**Stored records**
******

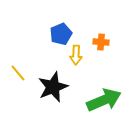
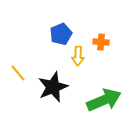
yellow arrow: moved 2 px right, 1 px down
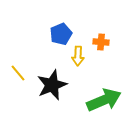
black star: moved 1 px left, 2 px up
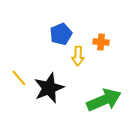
yellow line: moved 1 px right, 5 px down
black star: moved 3 px left, 3 px down
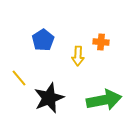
blue pentagon: moved 18 px left, 6 px down; rotated 10 degrees counterclockwise
black star: moved 10 px down
green arrow: rotated 12 degrees clockwise
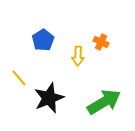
orange cross: rotated 21 degrees clockwise
green arrow: moved 2 px down; rotated 20 degrees counterclockwise
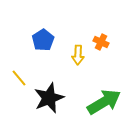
yellow arrow: moved 1 px up
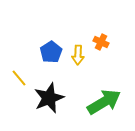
blue pentagon: moved 8 px right, 12 px down
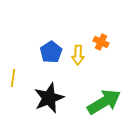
yellow line: moved 6 px left; rotated 48 degrees clockwise
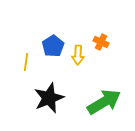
blue pentagon: moved 2 px right, 6 px up
yellow line: moved 13 px right, 16 px up
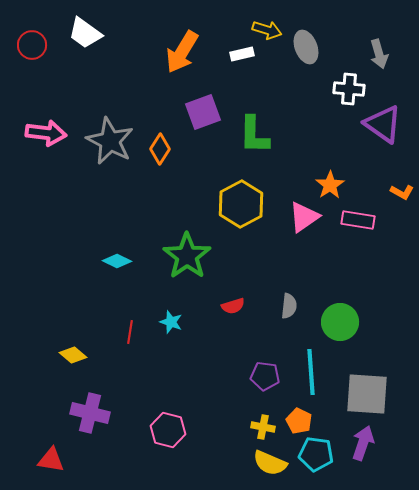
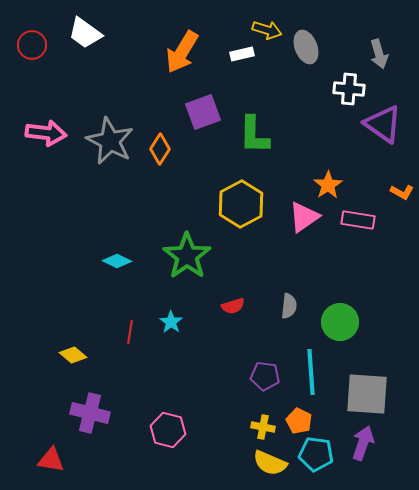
orange star: moved 2 px left
cyan star: rotated 15 degrees clockwise
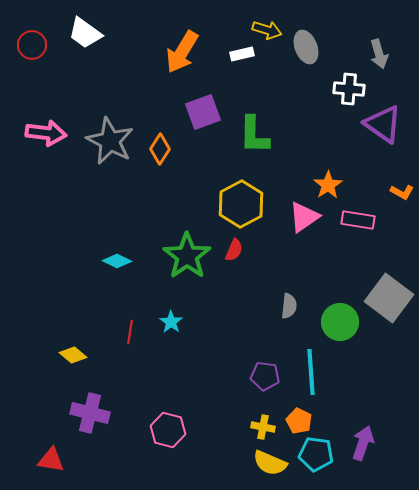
red semicircle: moved 1 px right, 56 px up; rotated 50 degrees counterclockwise
gray square: moved 22 px right, 96 px up; rotated 33 degrees clockwise
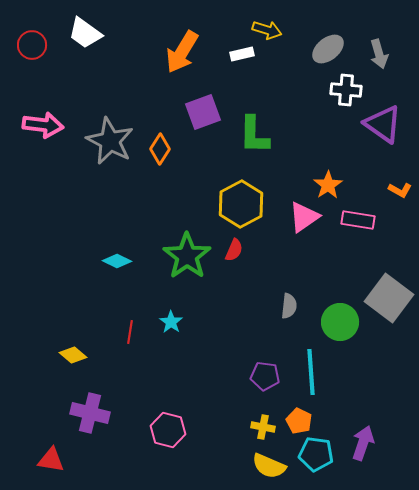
gray ellipse: moved 22 px right, 2 px down; rotated 72 degrees clockwise
white cross: moved 3 px left, 1 px down
pink arrow: moved 3 px left, 8 px up
orange L-shape: moved 2 px left, 2 px up
yellow semicircle: moved 1 px left, 3 px down
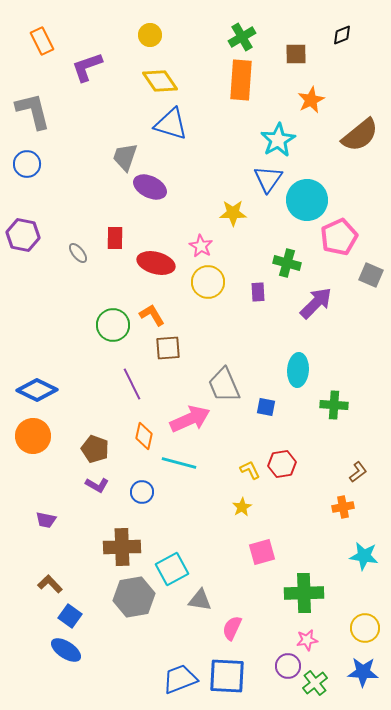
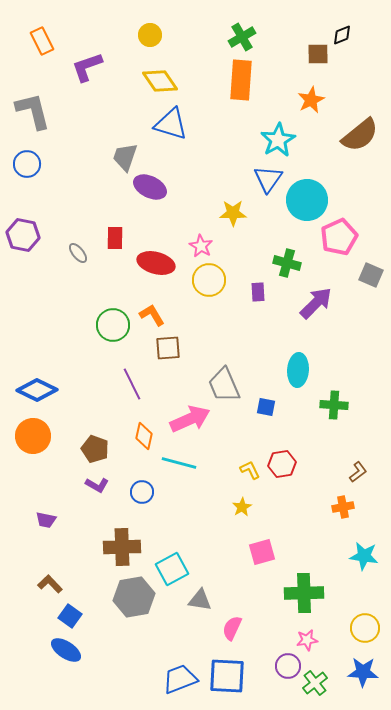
brown square at (296, 54): moved 22 px right
yellow circle at (208, 282): moved 1 px right, 2 px up
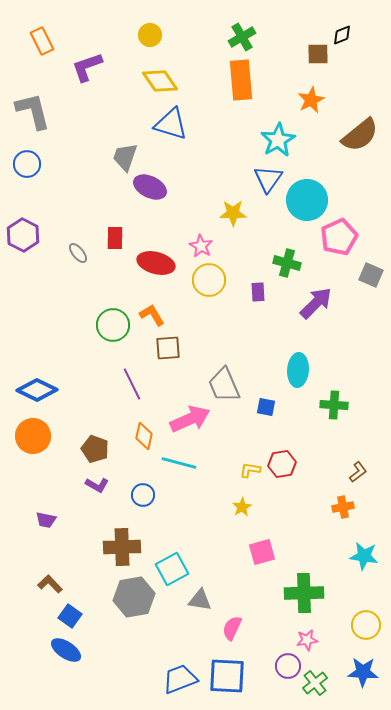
orange rectangle at (241, 80): rotated 9 degrees counterclockwise
purple hexagon at (23, 235): rotated 16 degrees clockwise
yellow L-shape at (250, 470): rotated 55 degrees counterclockwise
blue circle at (142, 492): moved 1 px right, 3 px down
yellow circle at (365, 628): moved 1 px right, 3 px up
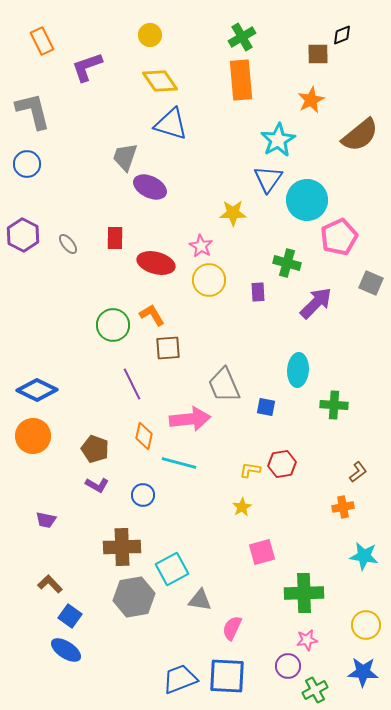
gray ellipse at (78, 253): moved 10 px left, 9 px up
gray square at (371, 275): moved 8 px down
pink arrow at (190, 419): rotated 18 degrees clockwise
green cross at (315, 683): moved 7 px down; rotated 10 degrees clockwise
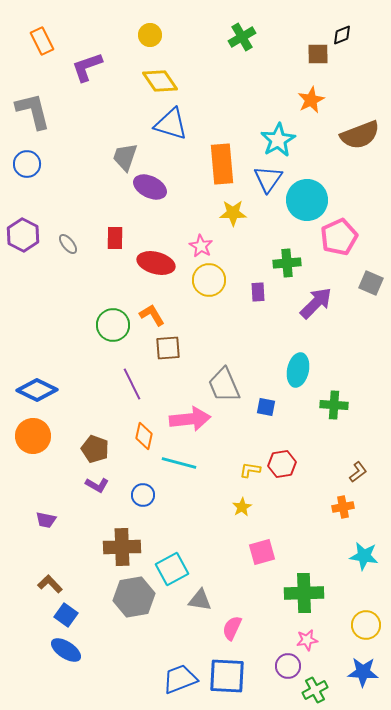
orange rectangle at (241, 80): moved 19 px left, 84 px down
brown semicircle at (360, 135): rotated 18 degrees clockwise
green cross at (287, 263): rotated 20 degrees counterclockwise
cyan ellipse at (298, 370): rotated 8 degrees clockwise
blue square at (70, 616): moved 4 px left, 1 px up
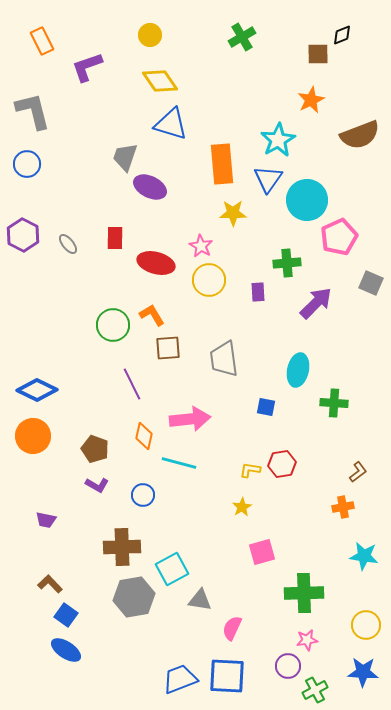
gray trapezoid at (224, 385): moved 26 px up; rotated 15 degrees clockwise
green cross at (334, 405): moved 2 px up
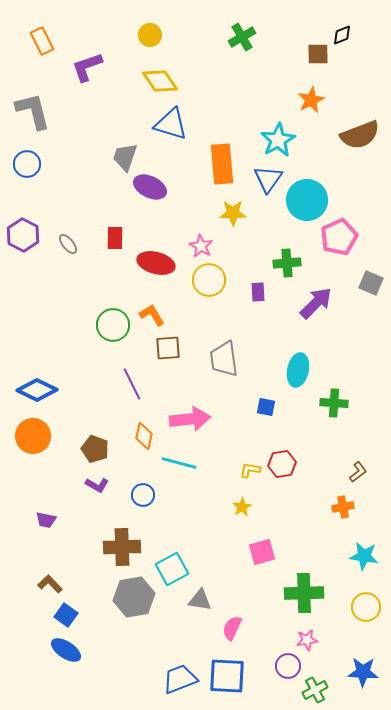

******

**Aim**
Retype the data exactly, from the line holding "gray trapezoid at" through the end of the data, inclusive, and leave the pictures out of your answer.

**Result of the exercise**
gray trapezoid at (224, 385): moved 26 px up; rotated 15 degrees clockwise
green cross at (334, 405): moved 2 px up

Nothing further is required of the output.